Transcribe the stretch of entries below from the line with "BRIGHT YELLOW FORK (498,173) -> none" through the line with "GREEN HAND SCREWDRIVER (780,136)", exactly and with both ends included; leave out all other lines.

■ Supplied entries ■
=====
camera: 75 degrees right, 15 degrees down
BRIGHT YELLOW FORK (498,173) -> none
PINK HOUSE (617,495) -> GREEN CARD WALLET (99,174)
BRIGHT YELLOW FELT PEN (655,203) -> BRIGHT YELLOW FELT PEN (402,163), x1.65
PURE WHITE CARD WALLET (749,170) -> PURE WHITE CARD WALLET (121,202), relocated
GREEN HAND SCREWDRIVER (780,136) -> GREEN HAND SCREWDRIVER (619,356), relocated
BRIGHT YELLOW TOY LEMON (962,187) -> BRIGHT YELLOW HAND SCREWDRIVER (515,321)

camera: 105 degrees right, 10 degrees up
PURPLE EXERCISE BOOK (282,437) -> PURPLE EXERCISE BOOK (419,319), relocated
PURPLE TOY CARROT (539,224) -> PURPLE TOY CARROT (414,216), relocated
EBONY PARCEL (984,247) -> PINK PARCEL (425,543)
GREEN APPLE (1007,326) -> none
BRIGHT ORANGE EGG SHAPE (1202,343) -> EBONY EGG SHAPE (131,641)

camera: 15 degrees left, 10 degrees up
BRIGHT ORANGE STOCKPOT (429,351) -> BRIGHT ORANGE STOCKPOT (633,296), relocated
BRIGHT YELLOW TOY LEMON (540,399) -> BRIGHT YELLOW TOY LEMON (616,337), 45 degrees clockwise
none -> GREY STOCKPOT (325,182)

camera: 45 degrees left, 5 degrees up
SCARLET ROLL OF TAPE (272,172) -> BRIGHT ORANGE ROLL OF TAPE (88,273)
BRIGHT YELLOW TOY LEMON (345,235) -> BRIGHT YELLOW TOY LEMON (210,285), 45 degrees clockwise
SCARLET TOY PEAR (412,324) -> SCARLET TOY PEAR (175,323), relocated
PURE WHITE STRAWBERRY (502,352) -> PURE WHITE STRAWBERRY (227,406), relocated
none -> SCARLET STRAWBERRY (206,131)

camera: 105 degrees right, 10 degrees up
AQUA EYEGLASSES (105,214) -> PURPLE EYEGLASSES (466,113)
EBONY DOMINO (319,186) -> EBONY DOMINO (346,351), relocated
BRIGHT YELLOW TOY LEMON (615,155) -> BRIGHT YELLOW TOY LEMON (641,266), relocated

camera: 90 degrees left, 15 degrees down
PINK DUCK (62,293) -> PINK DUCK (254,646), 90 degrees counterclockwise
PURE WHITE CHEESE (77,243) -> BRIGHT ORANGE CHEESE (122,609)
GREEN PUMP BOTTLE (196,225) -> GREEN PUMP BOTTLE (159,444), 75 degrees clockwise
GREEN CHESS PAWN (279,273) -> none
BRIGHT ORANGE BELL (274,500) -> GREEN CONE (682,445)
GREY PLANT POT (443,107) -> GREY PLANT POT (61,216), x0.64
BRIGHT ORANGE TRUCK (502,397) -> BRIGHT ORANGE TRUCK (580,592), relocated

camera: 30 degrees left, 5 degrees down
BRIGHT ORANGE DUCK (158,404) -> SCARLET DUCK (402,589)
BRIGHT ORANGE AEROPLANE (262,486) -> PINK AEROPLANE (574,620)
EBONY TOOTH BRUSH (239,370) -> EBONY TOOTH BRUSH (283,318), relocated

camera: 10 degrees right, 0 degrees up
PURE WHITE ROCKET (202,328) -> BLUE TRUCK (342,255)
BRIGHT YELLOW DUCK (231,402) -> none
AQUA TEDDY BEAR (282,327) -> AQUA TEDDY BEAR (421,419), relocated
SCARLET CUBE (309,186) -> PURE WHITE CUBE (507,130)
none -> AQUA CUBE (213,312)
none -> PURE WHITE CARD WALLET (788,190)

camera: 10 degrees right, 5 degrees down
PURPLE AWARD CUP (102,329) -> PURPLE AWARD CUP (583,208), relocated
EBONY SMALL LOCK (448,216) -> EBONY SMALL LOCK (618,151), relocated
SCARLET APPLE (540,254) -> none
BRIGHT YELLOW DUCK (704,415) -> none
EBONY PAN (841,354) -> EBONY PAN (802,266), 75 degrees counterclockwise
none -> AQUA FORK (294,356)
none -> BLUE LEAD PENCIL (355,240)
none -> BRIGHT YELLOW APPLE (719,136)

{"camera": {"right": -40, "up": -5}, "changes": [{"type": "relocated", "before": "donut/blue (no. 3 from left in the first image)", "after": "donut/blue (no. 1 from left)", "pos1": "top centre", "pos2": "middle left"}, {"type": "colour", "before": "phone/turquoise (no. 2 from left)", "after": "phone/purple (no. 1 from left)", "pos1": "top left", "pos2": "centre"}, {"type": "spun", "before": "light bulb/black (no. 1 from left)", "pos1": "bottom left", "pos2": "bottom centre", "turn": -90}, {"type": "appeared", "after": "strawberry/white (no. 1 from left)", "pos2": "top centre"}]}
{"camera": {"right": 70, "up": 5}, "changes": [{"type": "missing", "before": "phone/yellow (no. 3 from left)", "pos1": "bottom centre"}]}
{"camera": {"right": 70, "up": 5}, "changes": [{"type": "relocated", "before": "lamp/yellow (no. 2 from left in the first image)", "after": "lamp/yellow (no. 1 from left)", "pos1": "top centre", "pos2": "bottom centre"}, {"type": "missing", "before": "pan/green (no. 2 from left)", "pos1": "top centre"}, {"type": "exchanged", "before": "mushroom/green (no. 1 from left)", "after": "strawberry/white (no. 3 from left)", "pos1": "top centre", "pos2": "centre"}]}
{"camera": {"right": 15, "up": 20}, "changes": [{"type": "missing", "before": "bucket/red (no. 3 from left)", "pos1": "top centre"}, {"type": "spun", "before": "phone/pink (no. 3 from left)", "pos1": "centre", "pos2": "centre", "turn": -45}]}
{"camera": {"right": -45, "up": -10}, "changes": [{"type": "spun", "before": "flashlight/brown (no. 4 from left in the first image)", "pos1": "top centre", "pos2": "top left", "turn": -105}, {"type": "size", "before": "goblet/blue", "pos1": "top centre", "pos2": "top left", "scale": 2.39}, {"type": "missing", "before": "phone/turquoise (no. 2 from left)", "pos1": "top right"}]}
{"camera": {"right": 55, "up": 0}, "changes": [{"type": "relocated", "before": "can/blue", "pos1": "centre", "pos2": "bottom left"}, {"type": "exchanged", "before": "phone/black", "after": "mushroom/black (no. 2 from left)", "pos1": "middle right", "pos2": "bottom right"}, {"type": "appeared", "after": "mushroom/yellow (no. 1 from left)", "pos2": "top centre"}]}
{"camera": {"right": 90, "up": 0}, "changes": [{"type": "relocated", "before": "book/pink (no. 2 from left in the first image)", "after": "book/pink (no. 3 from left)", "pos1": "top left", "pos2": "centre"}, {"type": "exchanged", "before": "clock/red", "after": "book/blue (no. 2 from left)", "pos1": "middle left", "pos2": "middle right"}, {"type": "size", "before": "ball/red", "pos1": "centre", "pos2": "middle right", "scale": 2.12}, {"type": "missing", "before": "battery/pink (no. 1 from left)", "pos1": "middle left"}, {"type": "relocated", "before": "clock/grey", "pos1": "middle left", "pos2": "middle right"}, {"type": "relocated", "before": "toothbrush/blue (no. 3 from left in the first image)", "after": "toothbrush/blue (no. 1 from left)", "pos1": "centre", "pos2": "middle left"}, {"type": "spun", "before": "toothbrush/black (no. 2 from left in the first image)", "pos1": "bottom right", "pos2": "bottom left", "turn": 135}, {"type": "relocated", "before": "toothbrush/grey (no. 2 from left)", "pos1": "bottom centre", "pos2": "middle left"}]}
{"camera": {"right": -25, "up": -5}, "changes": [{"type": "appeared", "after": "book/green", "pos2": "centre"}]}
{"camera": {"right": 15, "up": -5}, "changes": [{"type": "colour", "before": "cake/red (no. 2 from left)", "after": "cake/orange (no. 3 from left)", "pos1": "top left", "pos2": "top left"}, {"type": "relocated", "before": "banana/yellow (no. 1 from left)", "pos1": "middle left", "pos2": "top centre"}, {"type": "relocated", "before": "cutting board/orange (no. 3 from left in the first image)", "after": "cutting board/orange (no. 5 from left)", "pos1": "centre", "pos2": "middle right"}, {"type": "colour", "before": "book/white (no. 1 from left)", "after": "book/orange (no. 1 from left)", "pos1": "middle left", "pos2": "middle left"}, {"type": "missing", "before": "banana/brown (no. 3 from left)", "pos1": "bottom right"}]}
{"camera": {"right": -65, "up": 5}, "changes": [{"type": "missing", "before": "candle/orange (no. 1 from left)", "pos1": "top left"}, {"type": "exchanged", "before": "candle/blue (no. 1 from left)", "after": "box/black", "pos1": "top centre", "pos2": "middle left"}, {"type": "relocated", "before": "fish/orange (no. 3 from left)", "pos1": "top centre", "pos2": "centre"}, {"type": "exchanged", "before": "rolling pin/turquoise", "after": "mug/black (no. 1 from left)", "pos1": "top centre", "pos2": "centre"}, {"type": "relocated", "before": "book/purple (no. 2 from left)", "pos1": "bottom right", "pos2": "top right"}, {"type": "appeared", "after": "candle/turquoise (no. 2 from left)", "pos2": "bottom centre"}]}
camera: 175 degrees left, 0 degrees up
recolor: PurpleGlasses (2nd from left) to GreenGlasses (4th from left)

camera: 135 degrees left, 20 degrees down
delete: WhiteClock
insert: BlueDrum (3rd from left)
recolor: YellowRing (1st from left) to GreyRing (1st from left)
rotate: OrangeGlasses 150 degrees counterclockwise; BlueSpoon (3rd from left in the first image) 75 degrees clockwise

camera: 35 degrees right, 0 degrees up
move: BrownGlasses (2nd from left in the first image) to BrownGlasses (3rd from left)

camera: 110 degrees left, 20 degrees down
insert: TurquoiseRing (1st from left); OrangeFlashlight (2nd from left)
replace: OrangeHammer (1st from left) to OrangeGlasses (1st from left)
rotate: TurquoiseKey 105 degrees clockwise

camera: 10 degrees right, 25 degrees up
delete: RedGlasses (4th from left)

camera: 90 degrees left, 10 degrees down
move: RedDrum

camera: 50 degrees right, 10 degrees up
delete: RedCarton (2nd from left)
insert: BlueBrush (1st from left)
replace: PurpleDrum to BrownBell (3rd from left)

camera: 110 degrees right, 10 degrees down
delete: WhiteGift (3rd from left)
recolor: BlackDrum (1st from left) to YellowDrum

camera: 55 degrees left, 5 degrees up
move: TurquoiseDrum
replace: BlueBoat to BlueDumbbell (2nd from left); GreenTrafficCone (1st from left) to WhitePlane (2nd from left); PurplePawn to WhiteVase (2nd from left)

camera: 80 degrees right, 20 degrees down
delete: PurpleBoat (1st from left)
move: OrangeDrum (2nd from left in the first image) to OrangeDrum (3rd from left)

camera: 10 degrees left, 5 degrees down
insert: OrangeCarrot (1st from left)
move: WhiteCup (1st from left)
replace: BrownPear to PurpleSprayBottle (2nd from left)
=====
■ Task result ■
BRIGHT YELLOW FORK (498,173) -> none
PINK HOUSE (617,495) -> GREEN CARD WALLET (99,174)
BRIGHT YELLOW FELT PEN (655,203) -> BRIGHT YELLOW FELT PEN (402,163), x1.65
PURE WHITE CARD WALLET (749,170) -> PURE WHITE CARD WALLET (121,202), relocated
GREEN HAND SCREWDRIVER (780,136) -> GREEN HAND SCREWDRIVER (619,356), relocated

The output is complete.